§ **Action item**
Each line of the data that includes the string "purple" is to be copied out.

[[ Provided data, beginning ]]

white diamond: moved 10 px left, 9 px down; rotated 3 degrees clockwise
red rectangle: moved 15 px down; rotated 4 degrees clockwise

[[ Provided data, end ]]
[[ Provided data, beginning ]]

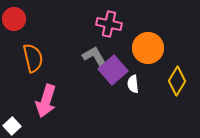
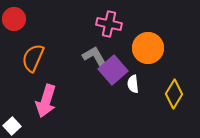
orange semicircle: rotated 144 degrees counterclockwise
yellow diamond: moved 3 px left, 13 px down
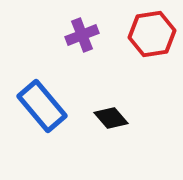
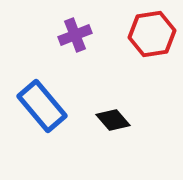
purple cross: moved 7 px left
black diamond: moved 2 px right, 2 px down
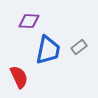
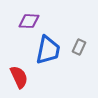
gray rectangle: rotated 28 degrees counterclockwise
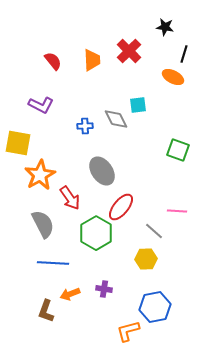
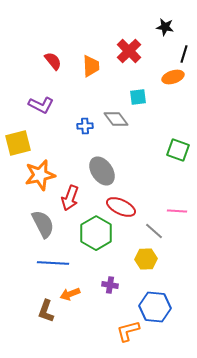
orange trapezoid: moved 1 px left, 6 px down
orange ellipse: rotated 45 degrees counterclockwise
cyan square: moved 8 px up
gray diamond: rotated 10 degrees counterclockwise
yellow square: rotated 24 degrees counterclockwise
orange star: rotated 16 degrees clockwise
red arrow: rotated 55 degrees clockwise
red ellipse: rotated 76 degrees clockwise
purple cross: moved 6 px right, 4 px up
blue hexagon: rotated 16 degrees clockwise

[[ Provided data, end ]]

§ **Exercise result**
purple cross: moved 7 px left
purple cross: moved 6 px right, 4 px up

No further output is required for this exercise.